» What to do
Take the entries below and print only the lines from the one with "The black_spinning_top moved" through the one with "The black_hat at 386,181 appeared.", exactly as they stand, both ends included.

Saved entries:
▼
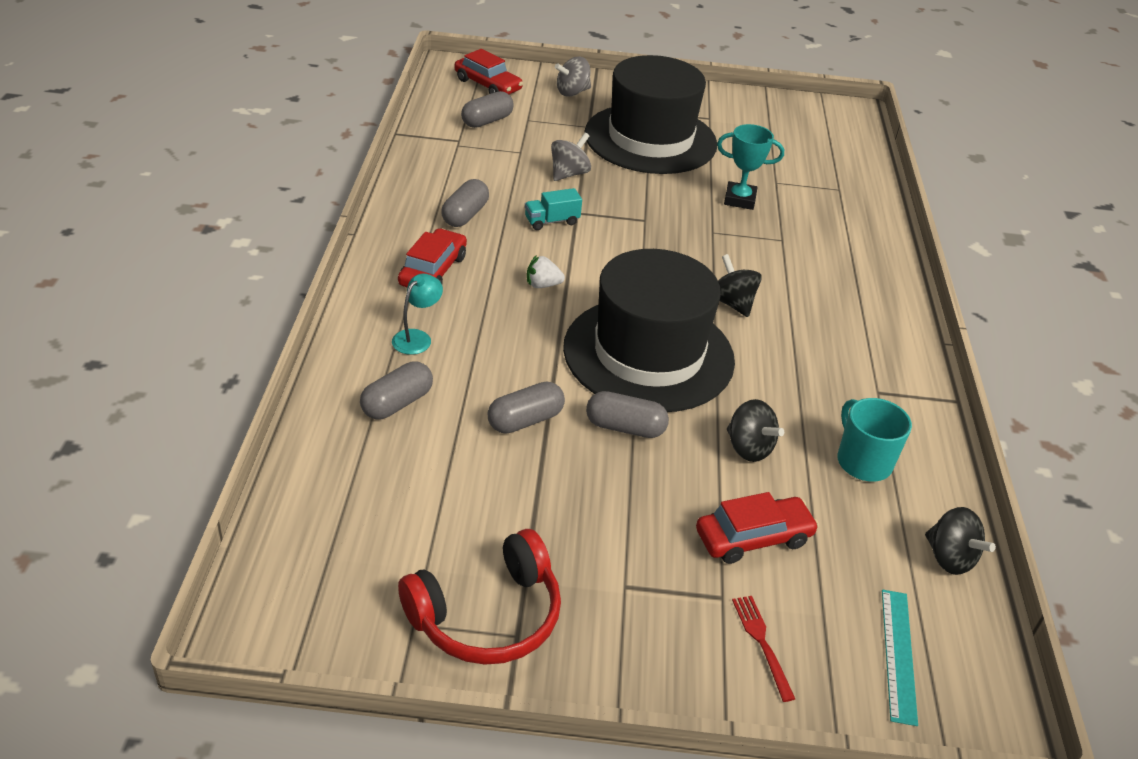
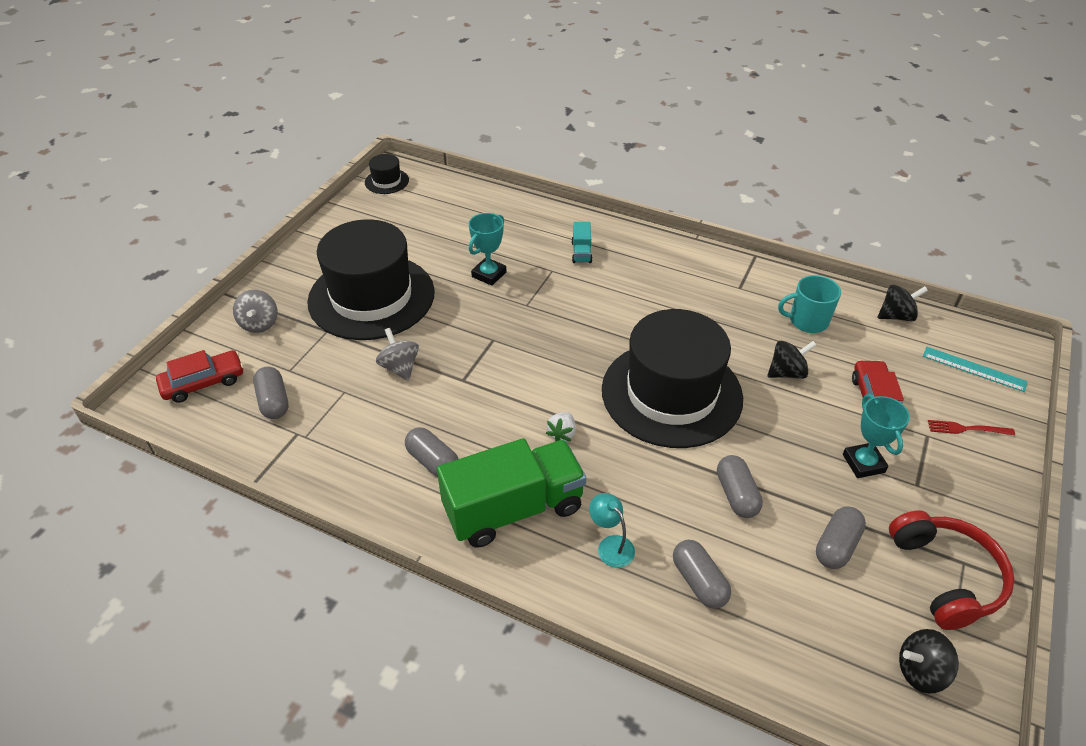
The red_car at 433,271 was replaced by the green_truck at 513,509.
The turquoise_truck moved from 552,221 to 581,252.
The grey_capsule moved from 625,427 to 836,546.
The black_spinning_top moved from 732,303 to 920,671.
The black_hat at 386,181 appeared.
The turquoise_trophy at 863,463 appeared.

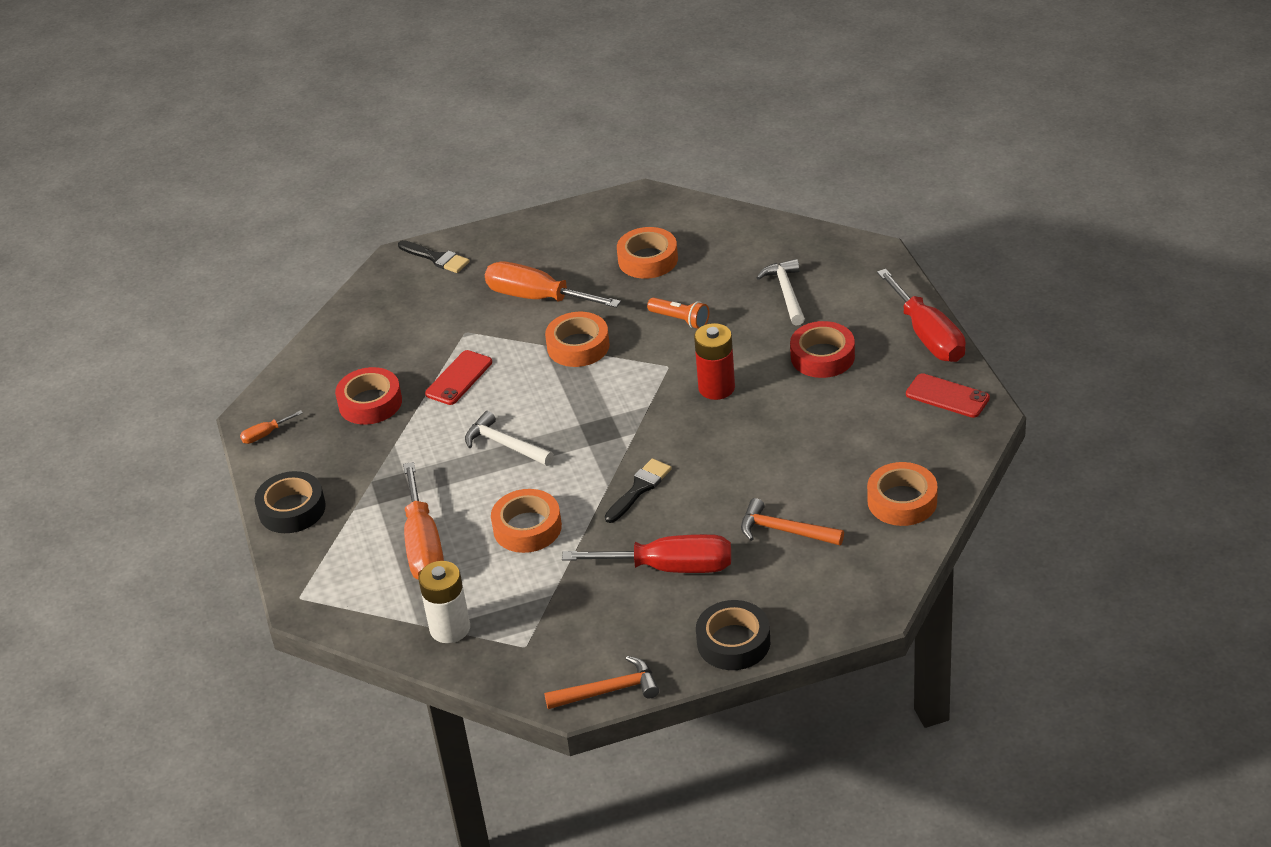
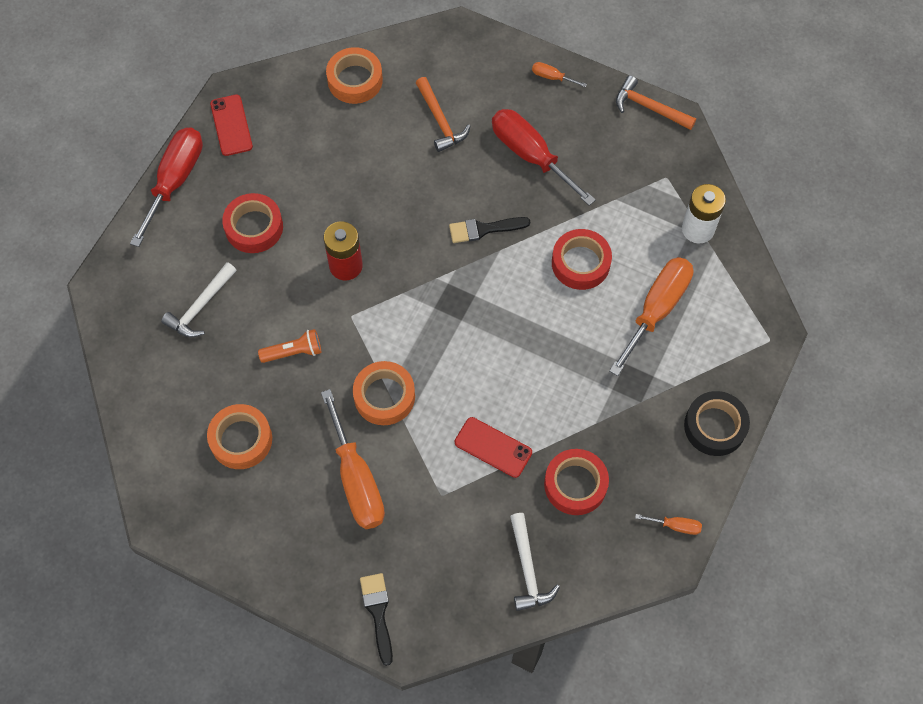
The red_phone at 459,378 turned 45 degrees clockwise.
The white_hammer moved from 505,445 to 528,569.
The orange_tape at 527,528 became the red_tape at 580,263.
The orange_flashlight at 680,320 turned 90 degrees clockwise.
The black_tape at 733,642 was replaced by the orange_screwdriver at 552,77.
▲
» Response box
The black_spinning_top moved from 732,303 to 920,671.
The black_hat at 386,181 appeared.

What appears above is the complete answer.